DATA FOR THE TASK:
========

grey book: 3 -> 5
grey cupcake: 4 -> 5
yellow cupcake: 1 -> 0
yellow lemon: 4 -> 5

========

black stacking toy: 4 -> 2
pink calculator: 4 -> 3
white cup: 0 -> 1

========

WHAT YOU WILL DO:
Using only the listing above, restate exactly the lines from the line containing "grey book: 3 -> 5" through the line containing "yellow lemon: 4 -> 5", both included.

EXERCISE RESPONSE:
grey book: 3 -> 5
grey cupcake: 4 -> 5
yellow cupcake: 1 -> 0
yellow lemon: 4 -> 5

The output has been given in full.